▶ [Source data]:
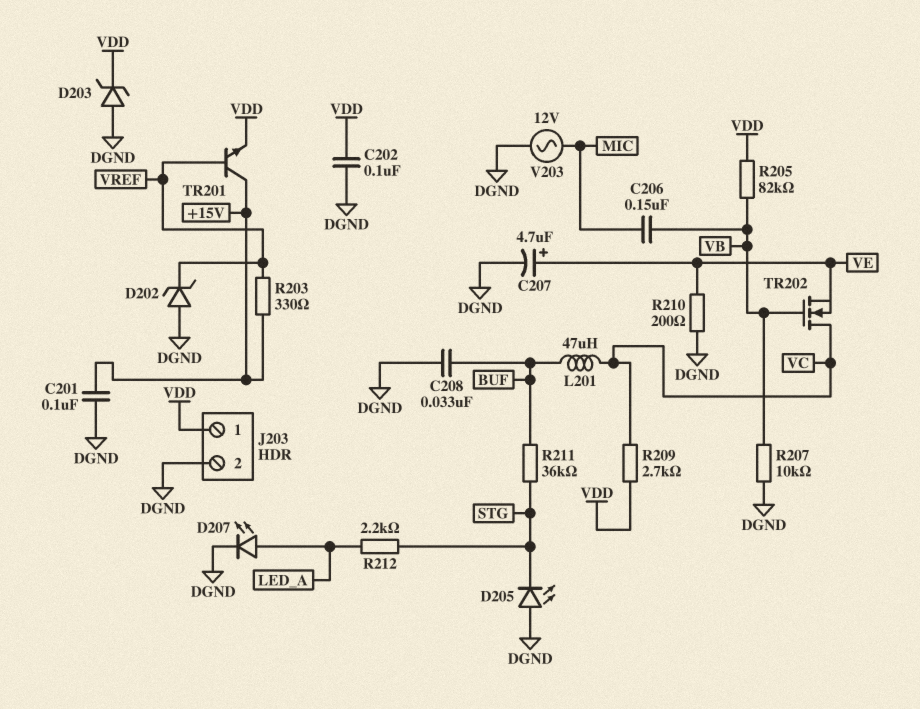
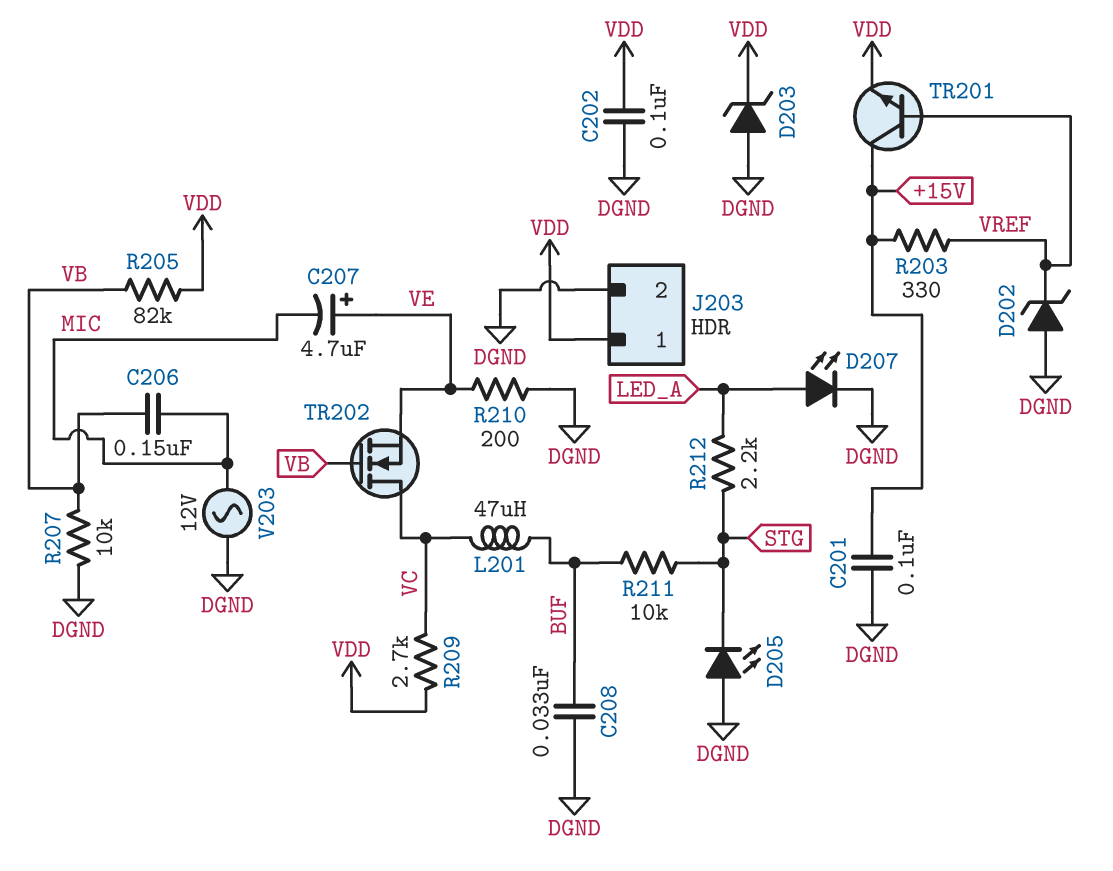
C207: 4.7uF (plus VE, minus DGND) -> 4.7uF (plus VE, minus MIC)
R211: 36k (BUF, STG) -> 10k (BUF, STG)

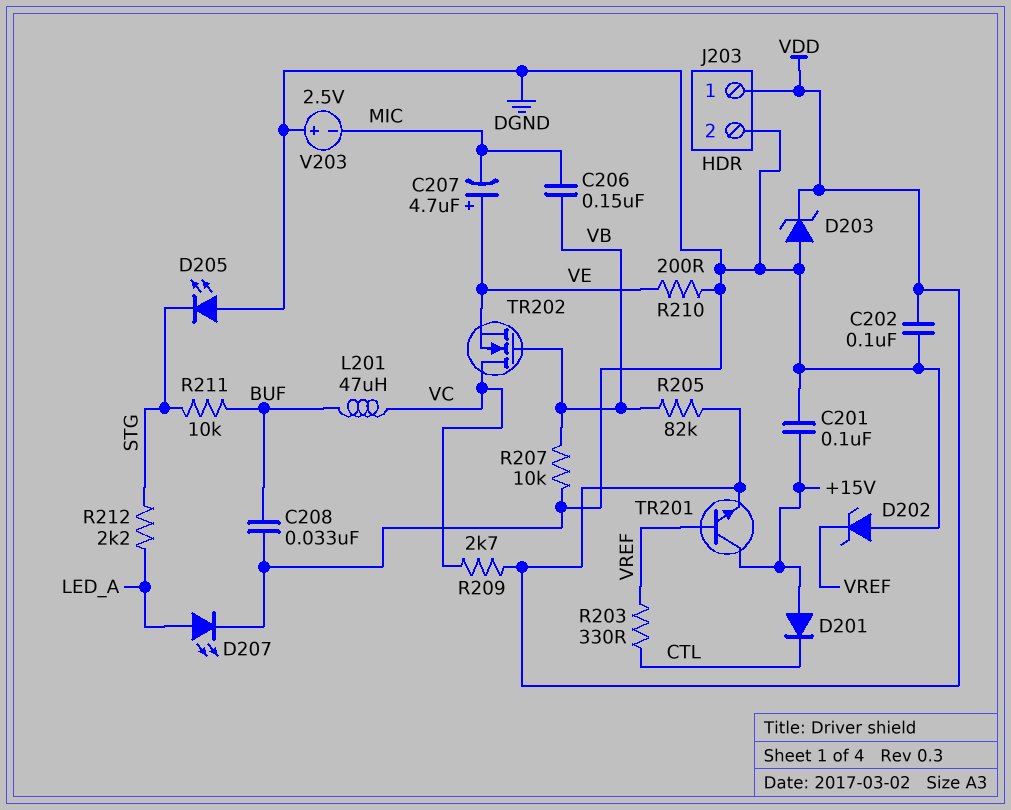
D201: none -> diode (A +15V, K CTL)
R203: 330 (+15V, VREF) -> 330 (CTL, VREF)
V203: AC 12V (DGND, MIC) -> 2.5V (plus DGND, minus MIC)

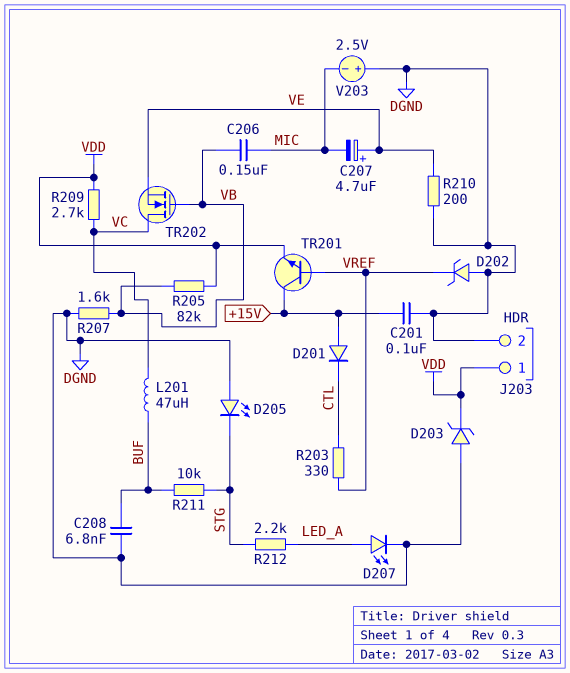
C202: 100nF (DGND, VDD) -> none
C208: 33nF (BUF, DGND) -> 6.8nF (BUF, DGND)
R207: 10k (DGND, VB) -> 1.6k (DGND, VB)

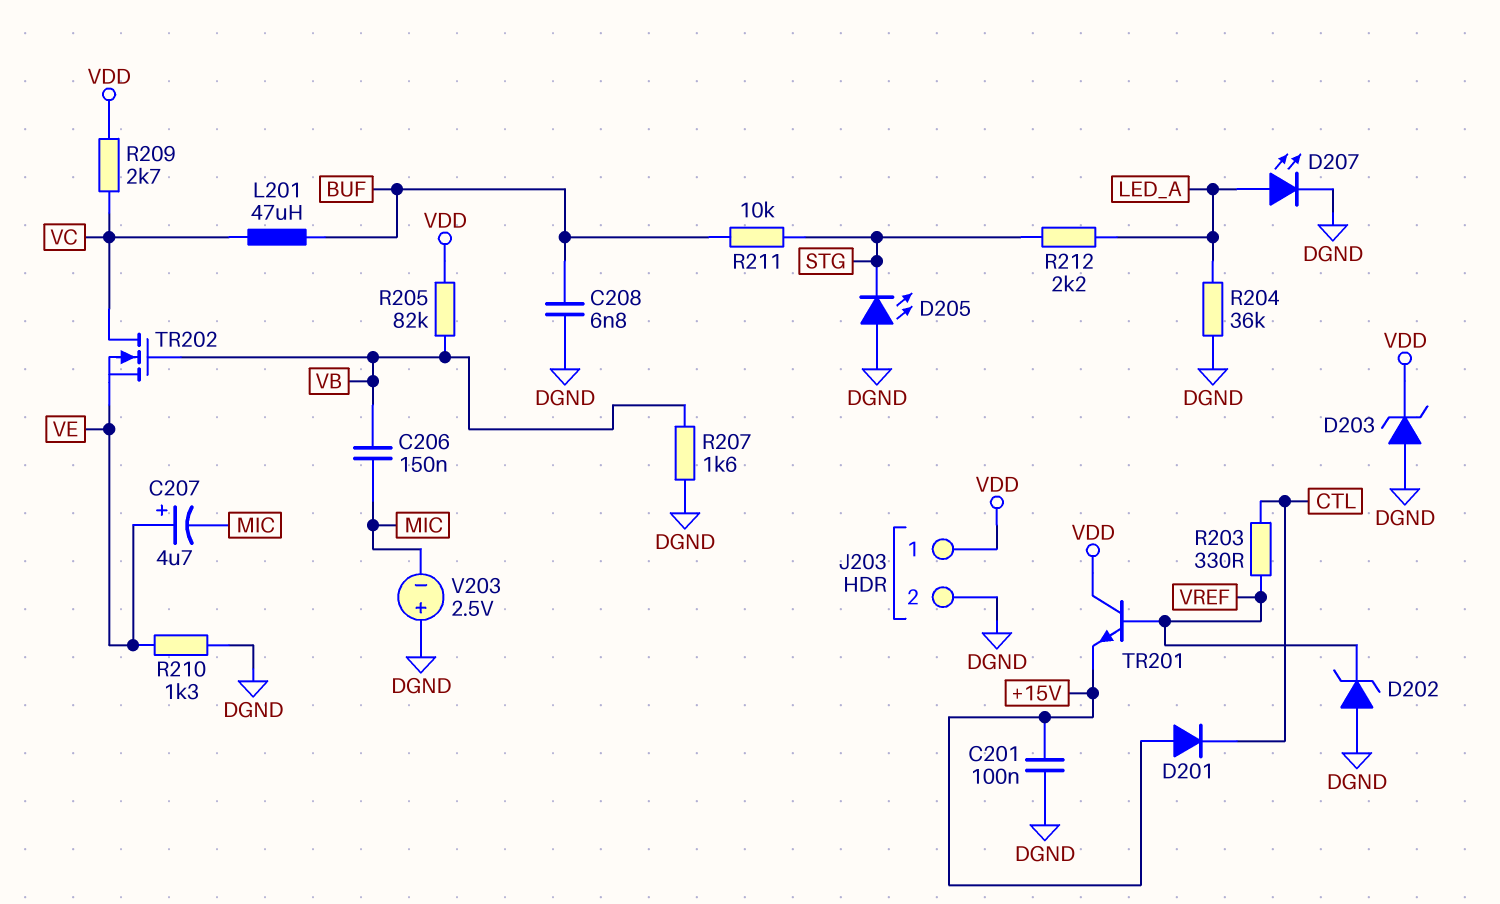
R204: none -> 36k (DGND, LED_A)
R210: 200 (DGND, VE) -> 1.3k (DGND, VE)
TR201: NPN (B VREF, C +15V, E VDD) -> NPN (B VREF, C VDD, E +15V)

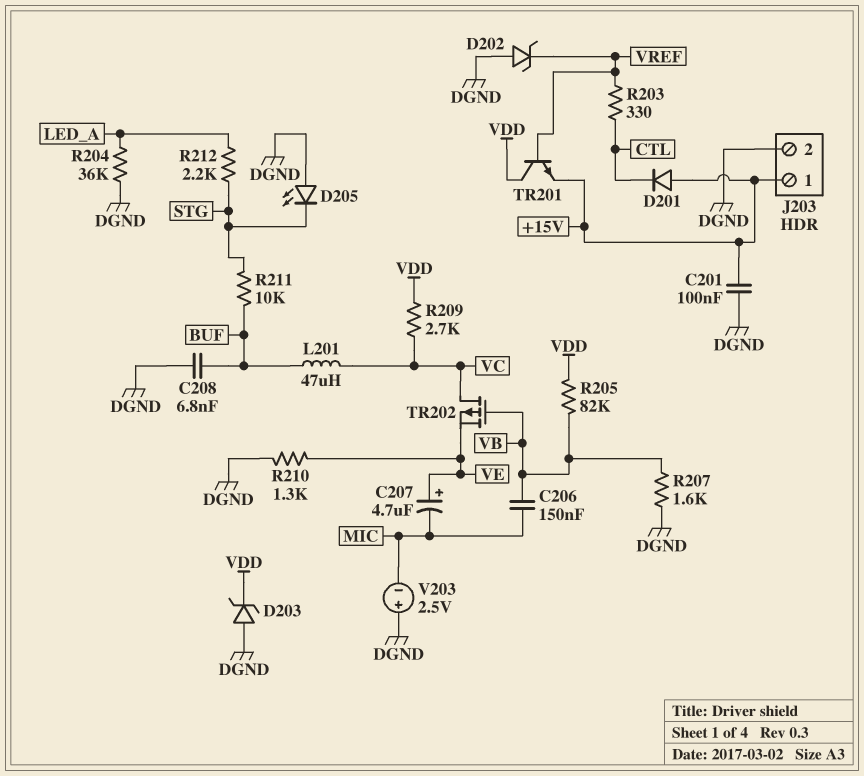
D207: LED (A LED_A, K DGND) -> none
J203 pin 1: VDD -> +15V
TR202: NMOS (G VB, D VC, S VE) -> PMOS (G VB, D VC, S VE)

▶ [Work to complete]: Pictures stay out of the copy. Reproduce exactly the lines from the one containing "R203: 330 (+15V, VREF) -> 330 (CTL, VREF)" through the last line of the records above, both included.

▶ [Result of the task]:
R203: 330 (+15V, VREF) -> 330 (CTL, VREF)
V203: AC 12V (DGND, MIC) -> 2.5V (plus DGND, minus MIC)

C202: 100nF (DGND, VDD) -> none
C208: 33nF (BUF, DGND) -> 6.8nF (BUF, DGND)
R207: 10k (DGND, VB) -> 1.6k (DGND, VB)

R204: none -> 36k (DGND, LED_A)
R210: 200 (DGND, VE) -> 1.3k (DGND, VE)
TR201: NPN (B VREF, C +15V, E VDD) -> NPN (B VREF, C VDD, E +15V)

D207: LED (A LED_A, K DGND) -> none
J203 pin 1: VDD -> +15V
TR202: NMOS (G VB, D VC, S VE) -> PMOS (G VB, D VC, S VE)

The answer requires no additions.